SUPPLIED INFORMATION -
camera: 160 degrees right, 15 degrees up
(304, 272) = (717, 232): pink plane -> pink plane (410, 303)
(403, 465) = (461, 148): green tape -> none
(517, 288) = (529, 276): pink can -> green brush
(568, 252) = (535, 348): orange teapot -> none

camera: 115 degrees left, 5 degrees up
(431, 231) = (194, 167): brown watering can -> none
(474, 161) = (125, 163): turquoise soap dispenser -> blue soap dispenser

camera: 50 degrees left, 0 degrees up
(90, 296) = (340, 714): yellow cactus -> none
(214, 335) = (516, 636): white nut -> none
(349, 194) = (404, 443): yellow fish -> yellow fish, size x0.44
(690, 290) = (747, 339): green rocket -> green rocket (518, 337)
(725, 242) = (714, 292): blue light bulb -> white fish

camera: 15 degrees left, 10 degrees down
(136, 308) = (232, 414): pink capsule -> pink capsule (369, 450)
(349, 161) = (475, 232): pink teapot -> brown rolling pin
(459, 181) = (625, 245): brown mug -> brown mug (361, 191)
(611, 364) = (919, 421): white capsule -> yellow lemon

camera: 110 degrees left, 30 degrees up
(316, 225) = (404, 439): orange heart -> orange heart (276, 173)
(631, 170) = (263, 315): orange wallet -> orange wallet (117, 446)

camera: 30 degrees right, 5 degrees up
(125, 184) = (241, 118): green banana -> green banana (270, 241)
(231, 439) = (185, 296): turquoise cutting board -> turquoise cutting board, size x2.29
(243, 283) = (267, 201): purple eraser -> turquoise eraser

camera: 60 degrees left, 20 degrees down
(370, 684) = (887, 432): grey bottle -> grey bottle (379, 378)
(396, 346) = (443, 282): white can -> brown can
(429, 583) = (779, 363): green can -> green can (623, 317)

WHAT YOU ARE ASKED TO DO -
Copy out every entry above exactly.

SOLUTION TO THIS PROBLEM -
camera: 160 degrees right, 15 degrees up
(304, 272) = (717, 232): pink plane -> pink plane (410, 303)
(403, 465) = (461, 148): green tape -> none
(517, 288) = (529, 276): pink can -> green brush
(568, 252) = (535, 348): orange teapot -> none

camera: 115 degrees left, 5 degrees up
(431, 231) = (194, 167): brown watering can -> none
(474, 161) = (125, 163): turquoise soap dispenser -> blue soap dispenser

camera: 50 degrees left, 0 degrees up
(90, 296) = (340, 714): yellow cactus -> none
(214, 335) = (516, 636): white nut -> none
(349, 194) = (404, 443): yellow fish -> yellow fish, size x0.44
(690, 290) = (747, 339): green rocket -> green rocket (518, 337)
(725, 242) = (714, 292): blue light bulb -> white fish

camera: 15 degrees left, 10 degrees down
(136, 308) = (232, 414): pink capsule -> pink capsule (369, 450)
(349, 161) = (475, 232): pink teapot -> brown rolling pin
(459, 181) = (625, 245): brown mug -> brown mug (361, 191)
(611, 364) = (919, 421): white capsule -> yellow lemon

camera: 110 degrees left, 30 degrees up
(316, 225) = (404, 439): orange heart -> orange heart (276, 173)
(631, 170) = (263, 315): orange wallet -> orange wallet (117, 446)

camera: 30 degrees right, 5 degrees up
(125, 184) = (241, 118): green banana -> green banana (270, 241)
(231, 439) = (185, 296): turquoise cutting board -> turquoise cutting board, size x2.29
(243, 283) = (267, 201): purple eraser -> turquoise eraser

camera: 60 degrees left, 20 degrees down
(370, 684) = (887, 432): grey bottle -> grey bottle (379, 378)
(396, 346) = (443, 282): white can -> brown can
(429, 583) = (779, 363): green can -> green can (623, 317)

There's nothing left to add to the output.